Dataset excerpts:
Segment Open

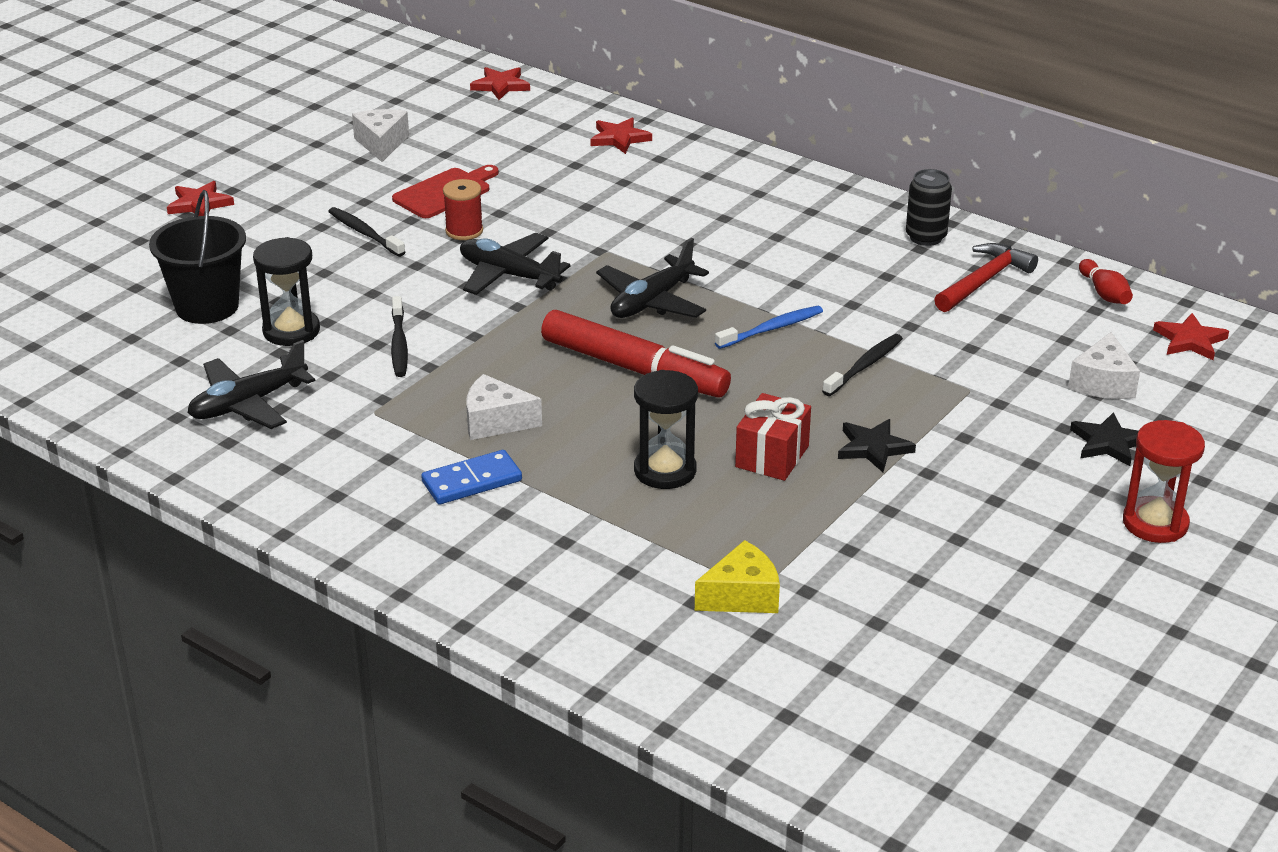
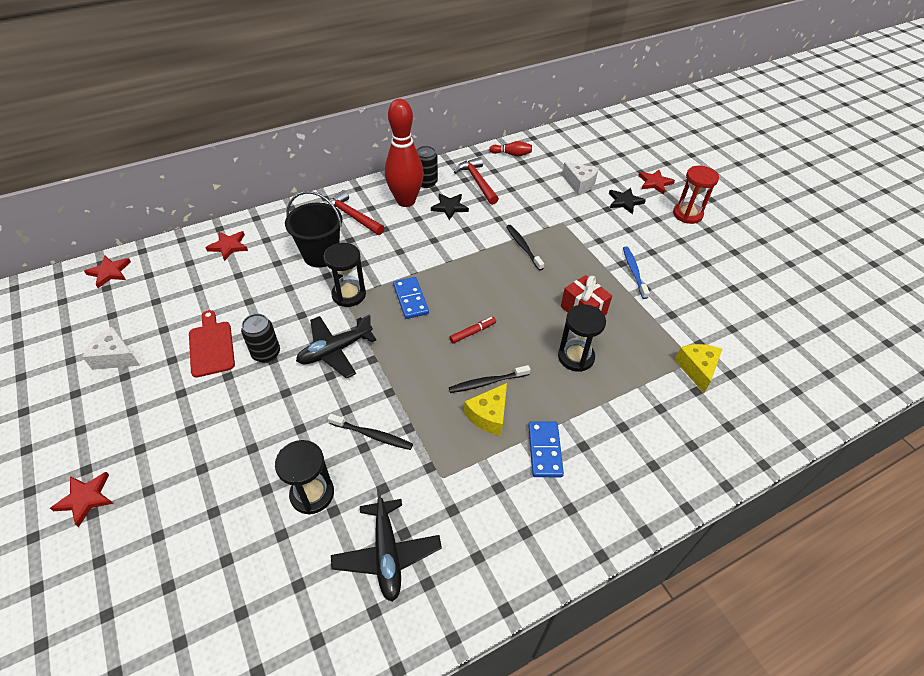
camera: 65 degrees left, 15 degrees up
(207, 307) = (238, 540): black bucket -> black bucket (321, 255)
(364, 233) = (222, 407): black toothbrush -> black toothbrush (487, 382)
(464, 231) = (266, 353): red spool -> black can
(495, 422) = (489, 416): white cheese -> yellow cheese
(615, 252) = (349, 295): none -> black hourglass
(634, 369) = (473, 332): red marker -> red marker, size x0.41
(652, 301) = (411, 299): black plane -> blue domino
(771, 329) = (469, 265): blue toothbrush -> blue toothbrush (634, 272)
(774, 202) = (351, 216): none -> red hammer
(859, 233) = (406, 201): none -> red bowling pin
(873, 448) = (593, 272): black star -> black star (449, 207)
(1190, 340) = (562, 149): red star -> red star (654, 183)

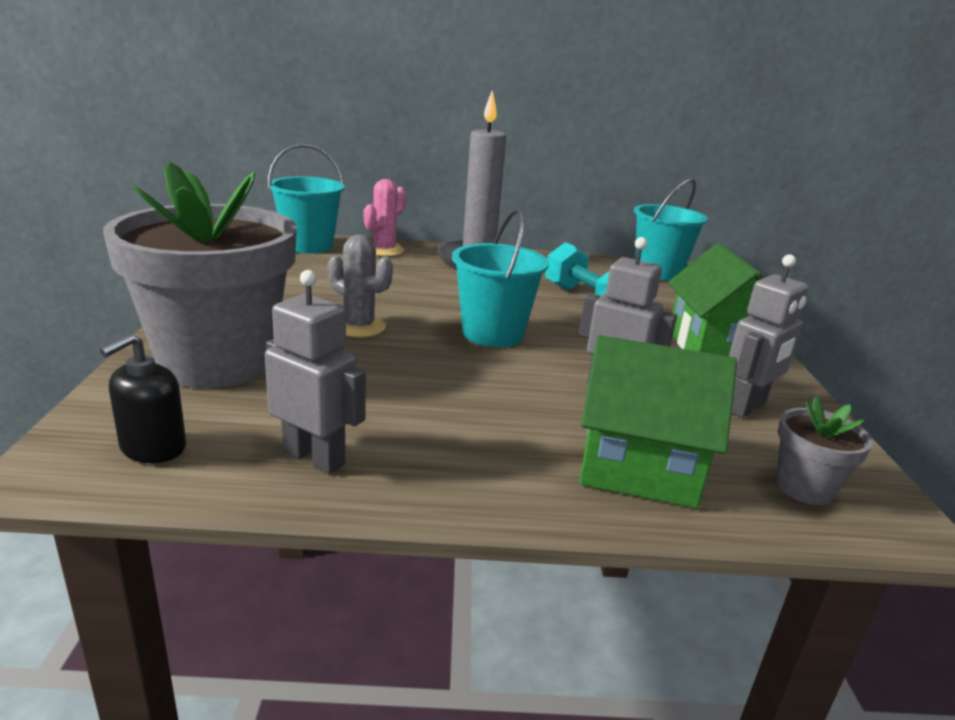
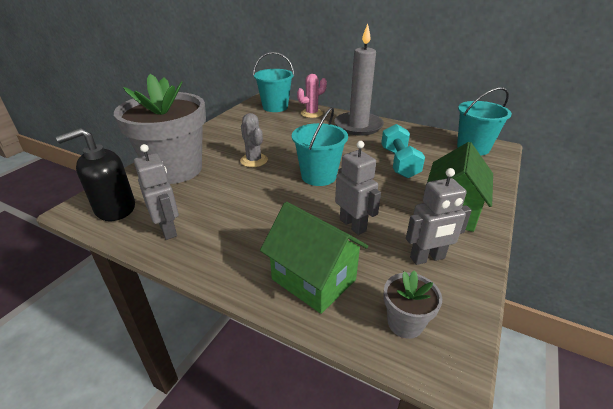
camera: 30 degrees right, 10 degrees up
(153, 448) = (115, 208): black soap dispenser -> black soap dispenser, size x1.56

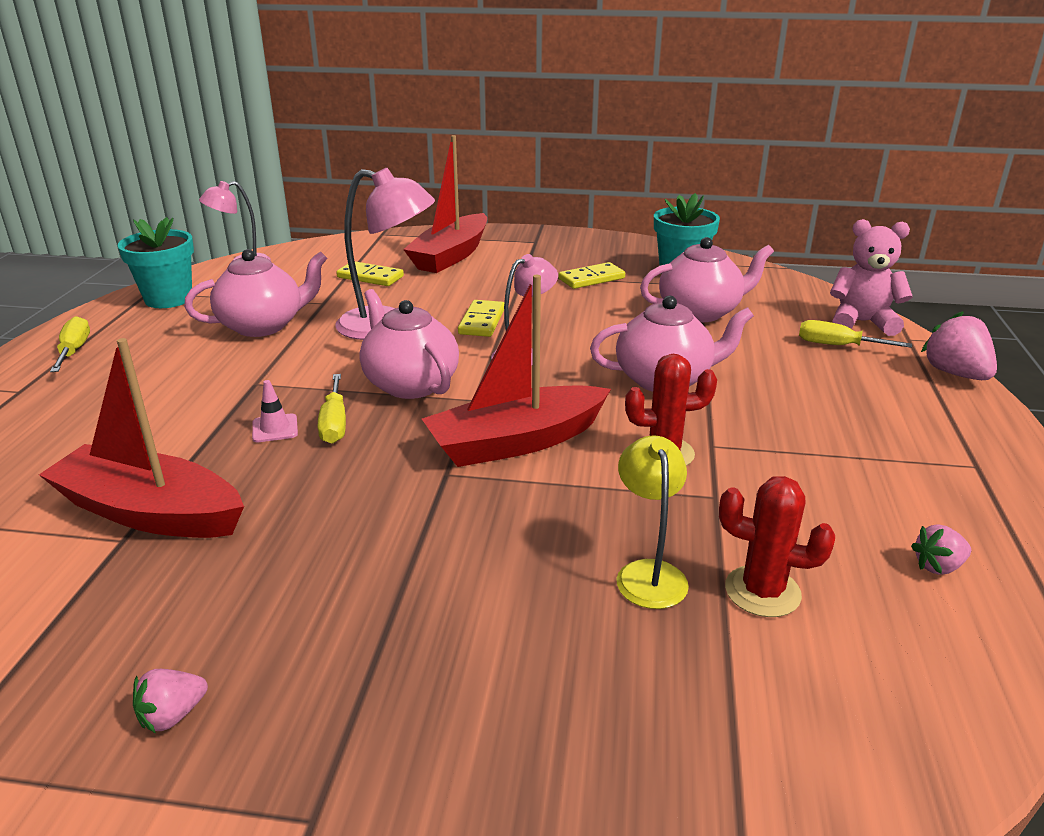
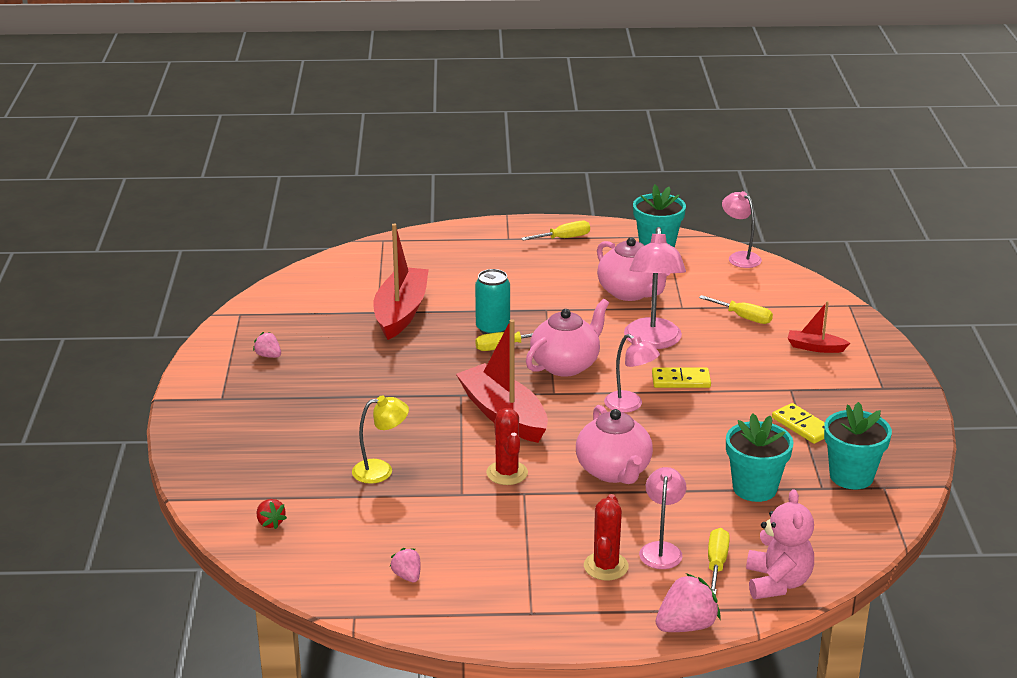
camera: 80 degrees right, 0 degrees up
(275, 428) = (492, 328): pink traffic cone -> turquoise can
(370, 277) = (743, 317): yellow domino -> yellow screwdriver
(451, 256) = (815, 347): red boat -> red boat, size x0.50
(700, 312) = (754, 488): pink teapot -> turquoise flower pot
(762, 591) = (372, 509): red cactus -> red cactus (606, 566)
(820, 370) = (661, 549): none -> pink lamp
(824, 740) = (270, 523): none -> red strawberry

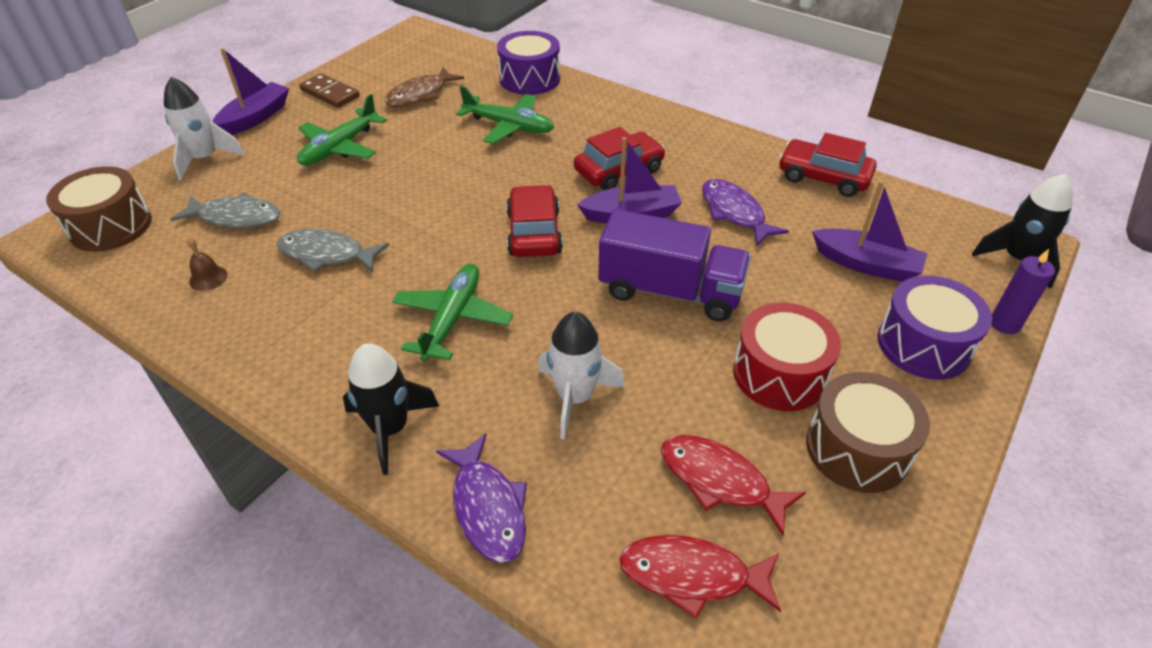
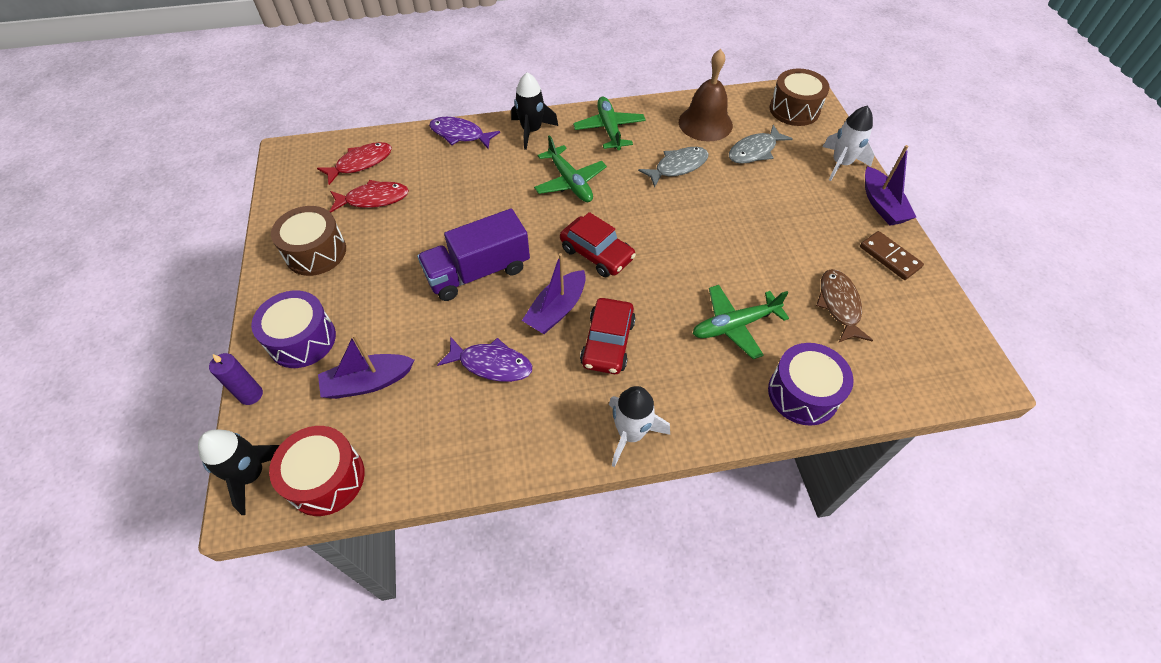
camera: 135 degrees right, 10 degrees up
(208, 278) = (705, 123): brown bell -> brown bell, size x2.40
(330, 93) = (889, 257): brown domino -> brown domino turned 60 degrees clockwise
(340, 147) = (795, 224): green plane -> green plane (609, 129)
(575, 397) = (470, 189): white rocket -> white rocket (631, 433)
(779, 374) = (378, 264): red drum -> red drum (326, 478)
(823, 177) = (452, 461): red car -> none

Segment Closed

What the task asks: Return exactly the lines of the data, beginning with the first and ending with the line containing "(652, 301) = (411, 299): black". Skip the pictures.

Output for this exercise:
camera: 65 degrees left, 15 degrees up
(207, 307) = (238, 540): black bucket -> black bucket (321, 255)
(364, 233) = (222, 407): black toothbrush -> black toothbrush (487, 382)
(464, 231) = (266, 353): red spool -> black can
(495, 422) = (489, 416): white cheese -> yellow cheese
(615, 252) = (349, 295): none -> black hourglass
(634, 369) = (473, 332): red marker -> red marker, size x0.41
(652, 301) = (411, 299): black plane -> blue domino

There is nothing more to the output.